#### TASK TO COMPLETE
Nothing in the listing should be altered when it is copied, and no picture goes into the copy.

#### DATA PROVIDED

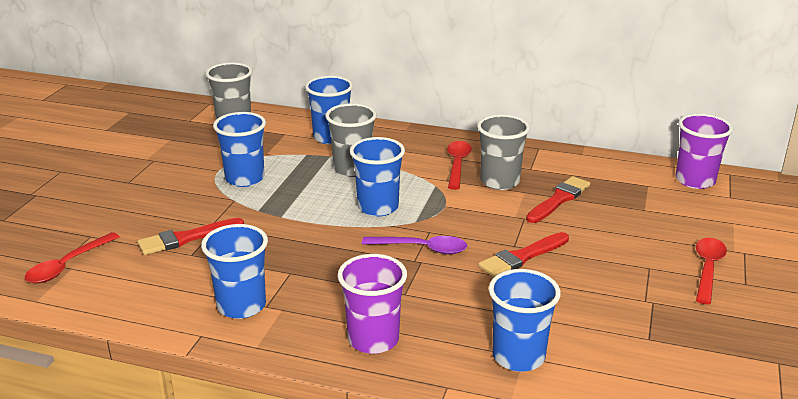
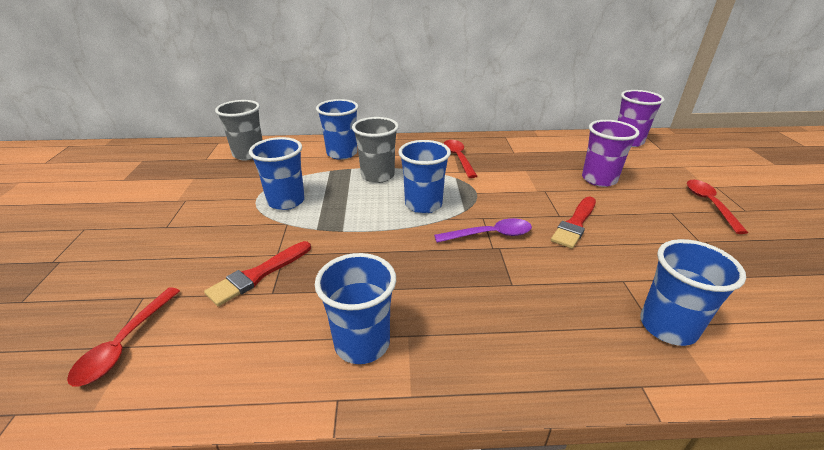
camera: 20 degrees left, 5 degrees up
(373, 339) = (525, 347): purple cup -> purple cup (599, 179)
(499, 181) = (501, 165): grey cup -> none
(559, 199) = (555, 171): red brush -> none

#### ANSWER TO THIS TASK
camera: 20 degrees left, 5 degrees up
(373, 339) = (525, 347): purple cup -> purple cup (599, 179)
(499, 181) = (501, 165): grey cup -> none
(559, 199) = (555, 171): red brush -> none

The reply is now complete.